(Beginning of Data extract)

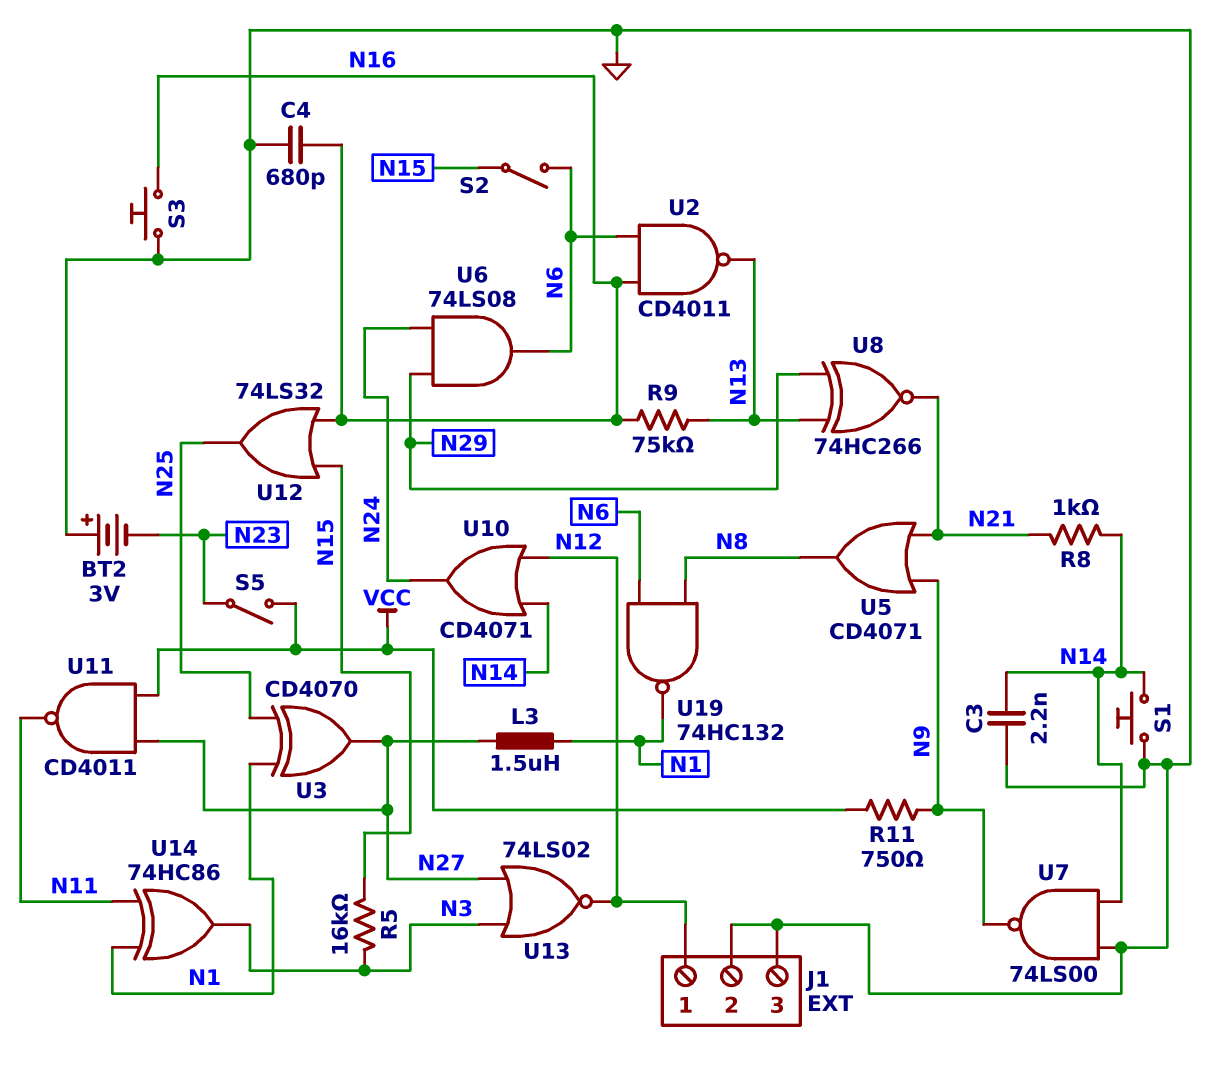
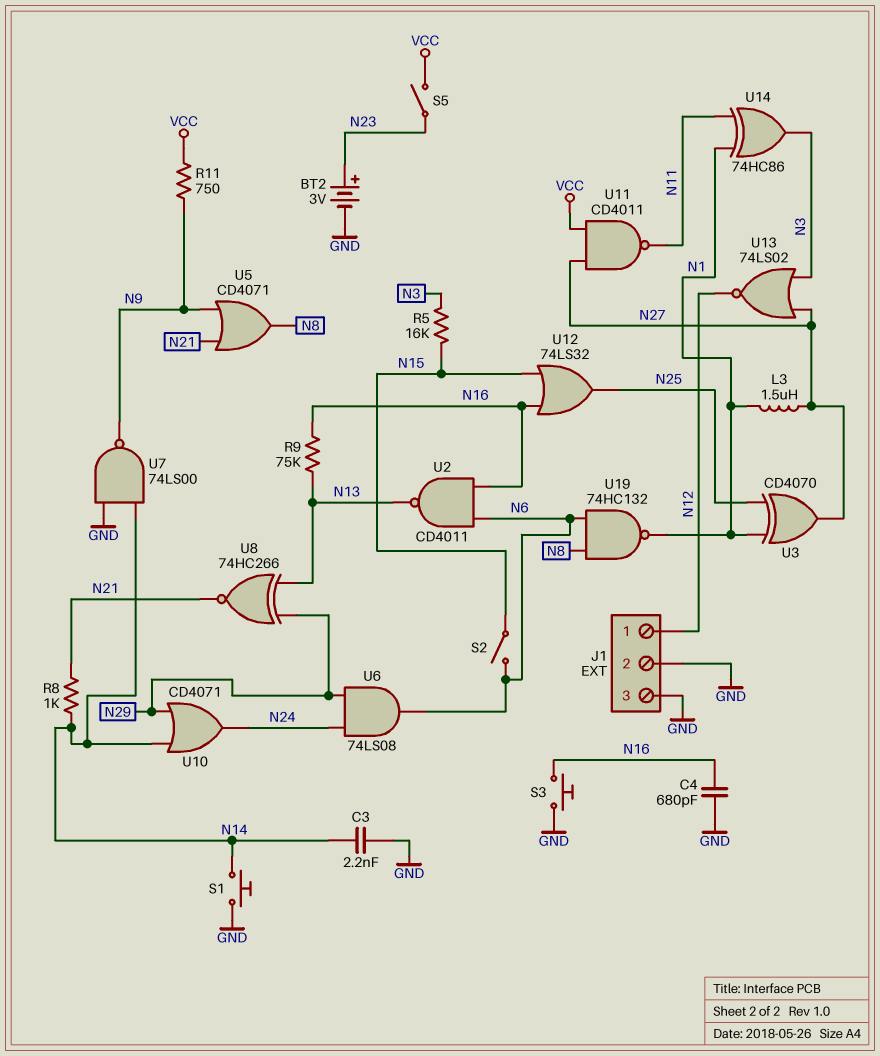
BT2: 3V (plus GND, minus N23) -> 3V (plus N23, minus GND)
U10: OR CD4071 (in N12, in N14, out N24) -> OR CD4071 (in N14, in N29, out N24)

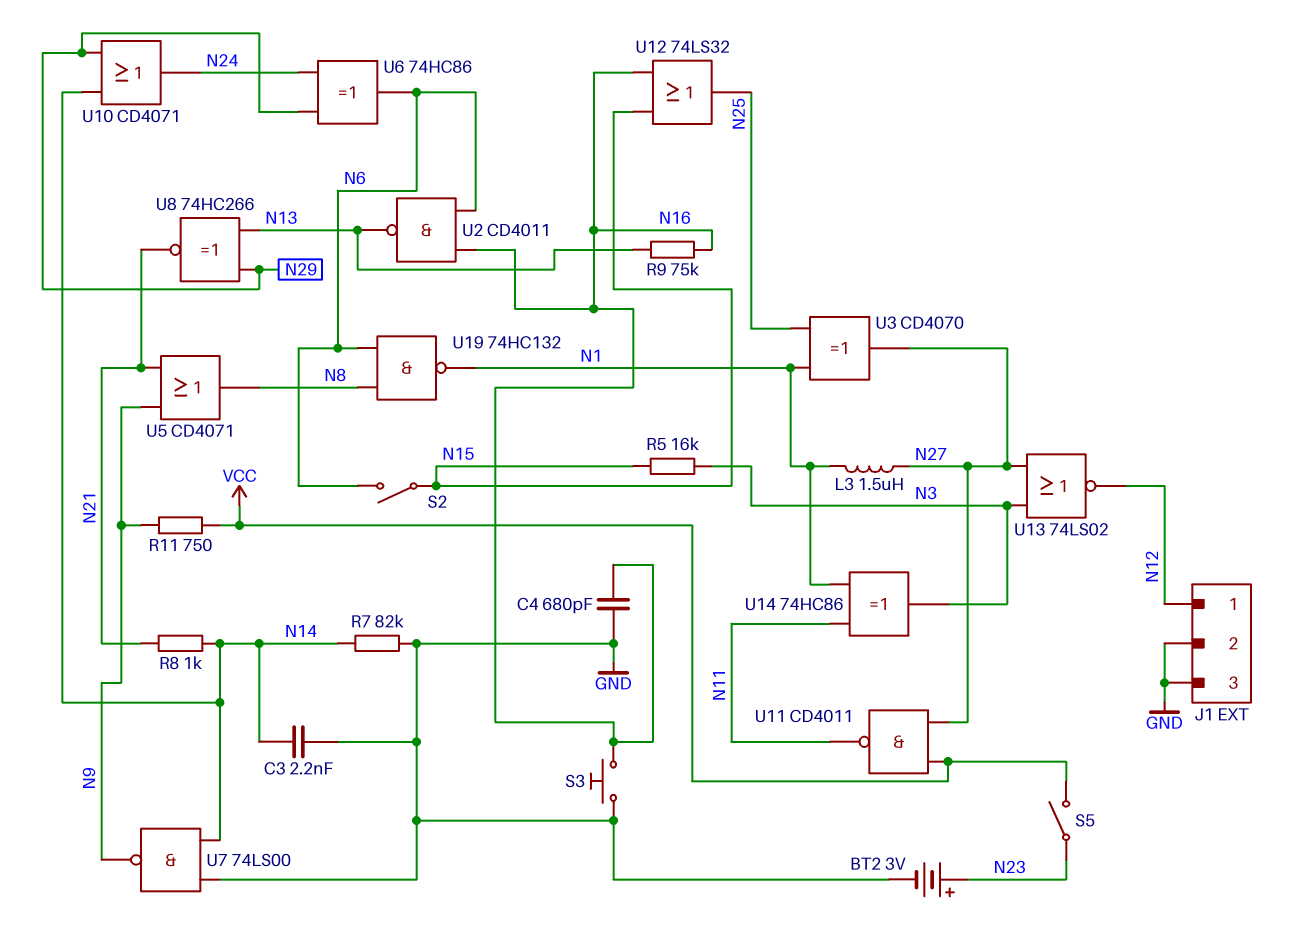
R7: none -> 82k (GND, N14)
S1: button (GND, N14) -> none
U6: AND 74LS08 (in N24, in N29, out N6) -> XOR 74HC86 (in N24, in N29, out N6)

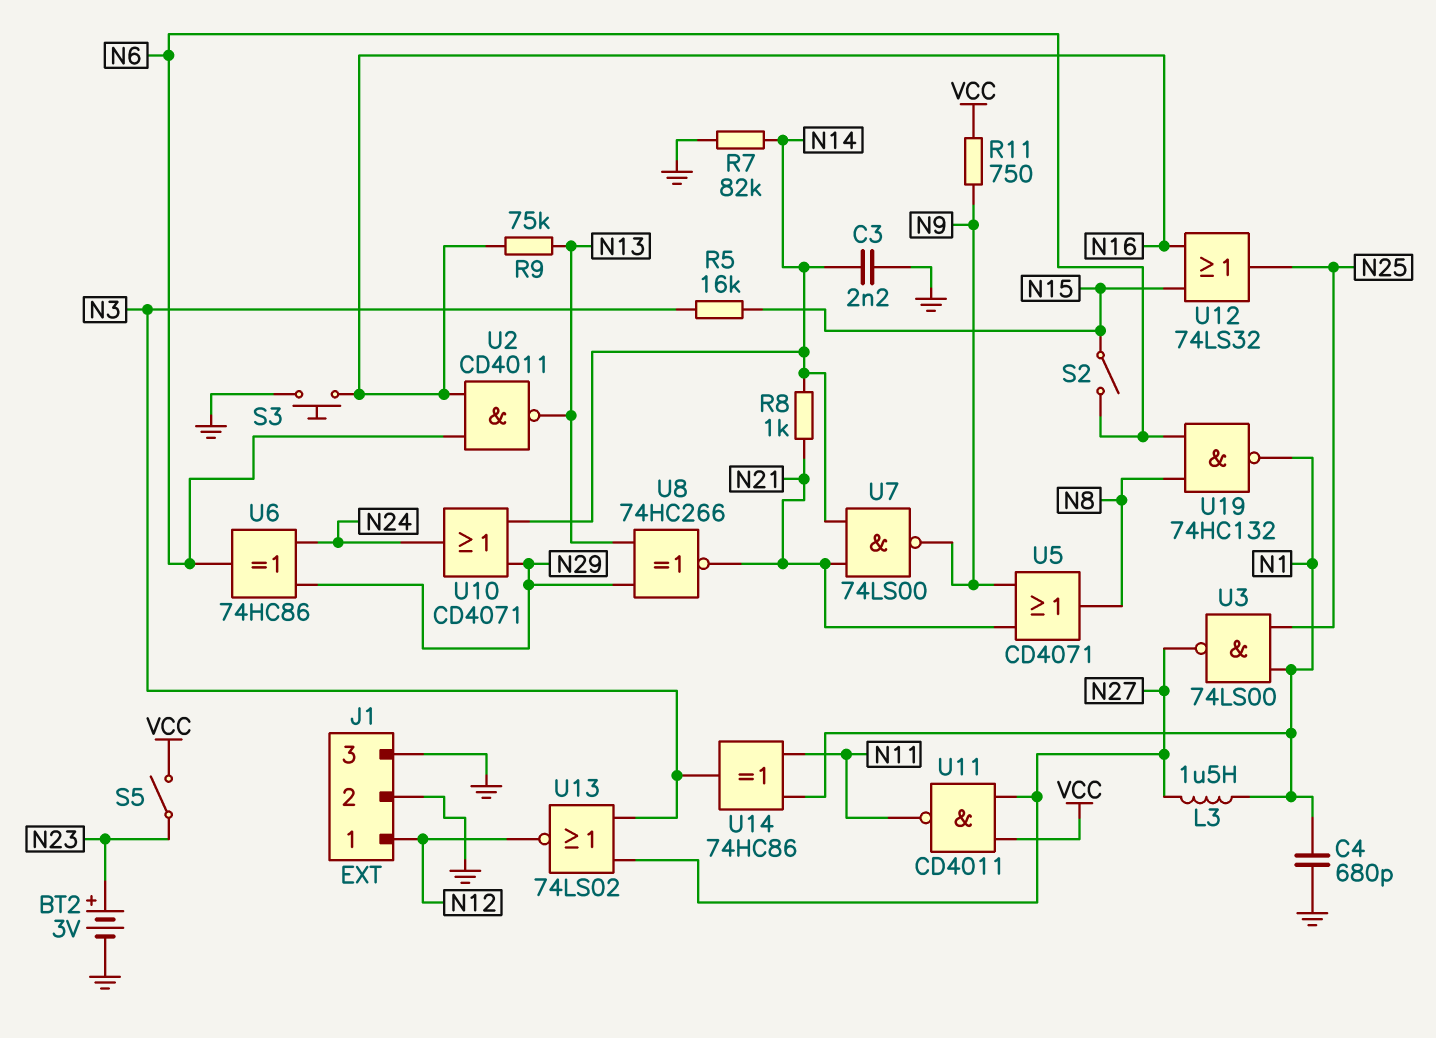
C4: 680pF (GND, N16) -> 680pF (GND, N1)
U3: XOR CD4070 (in N1, in N25, out N27) -> NAND 74LS00 (in N1, in N25, out N27)
U7: NAND 74LS00 (in GND, in N14, out N9) -> NAND 74LS00 (in N14, in N21, out N9)

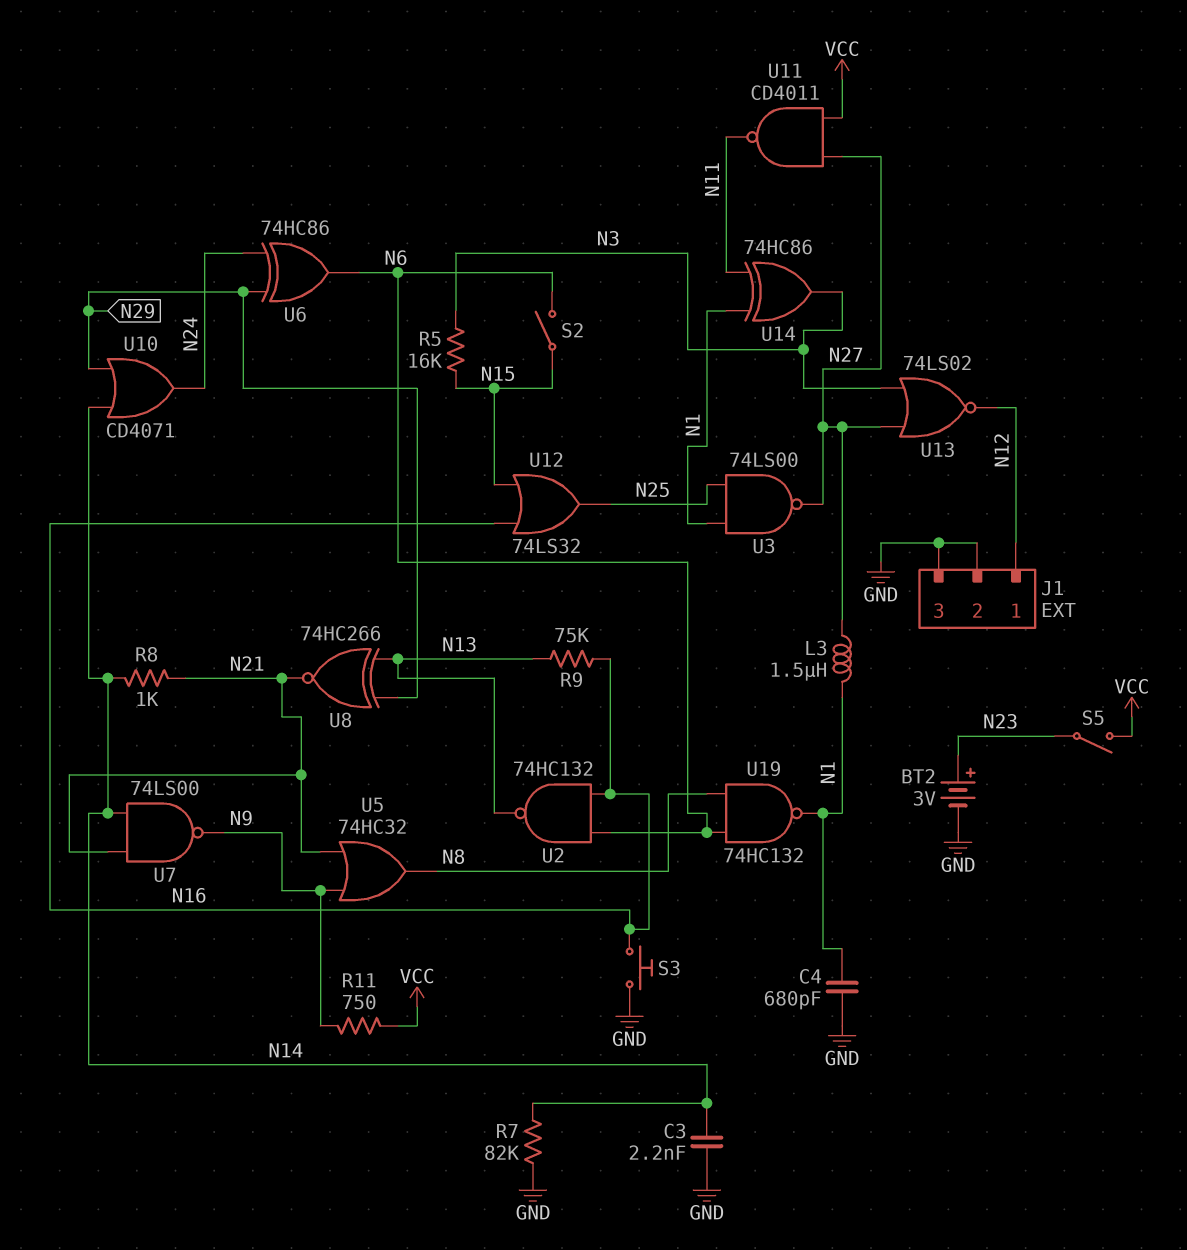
U2: NAND CD4011 (in N6, in N16, out N13) -> NAND 74HC132 (in N6, in N16, out N13)
U5: OR CD4071 (in N9, in N21, out N8) -> OR 74HC32 (in N9, in N21, out N8)

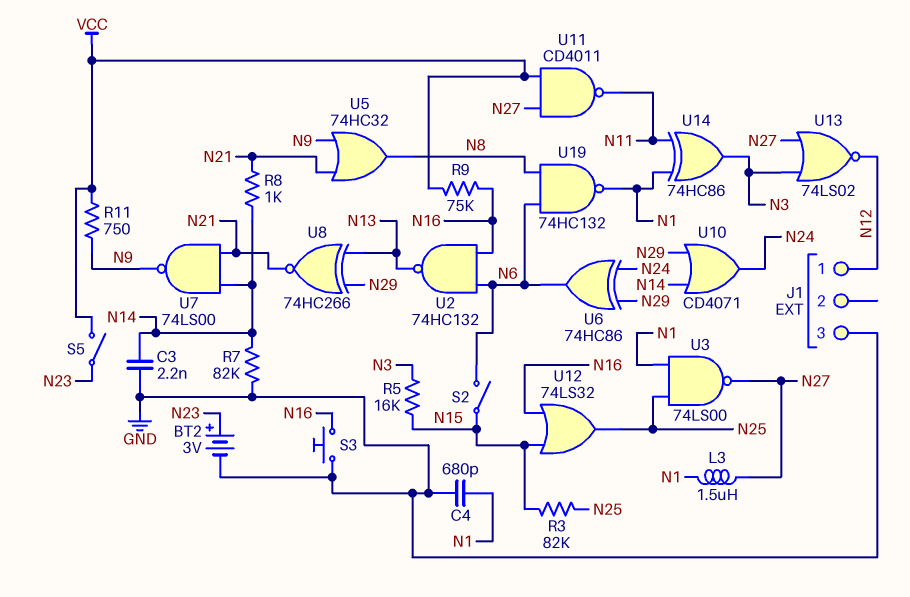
J1 pin 2: GND -> none
R3: none -> 82k (N15, N25)
R9: 75k (N13, N16) -> 75k (N16, VCC)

(End of Data extract)

*Assigned task*. Write out exactly the run of lines above that starts at the line containing "U6: AND 74LS08" and ends at the line containing "U7: NAND 74LS00". Include both, and leave the pictures out.

*Solution to this problem*.
U6: AND 74LS08 (in N24, in N29, out N6) -> XOR 74HC86 (in N24, in N29, out N6)

C4: 680pF (GND, N16) -> 680pF (GND, N1)
U3: XOR CD4070 (in N1, in N25, out N27) -> NAND 74LS00 (in N1, in N25, out N27)
U7: NAND 74LS00 (in GND, in N14, out N9) -> NAND 74LS00 (in N14, in N21, out N9)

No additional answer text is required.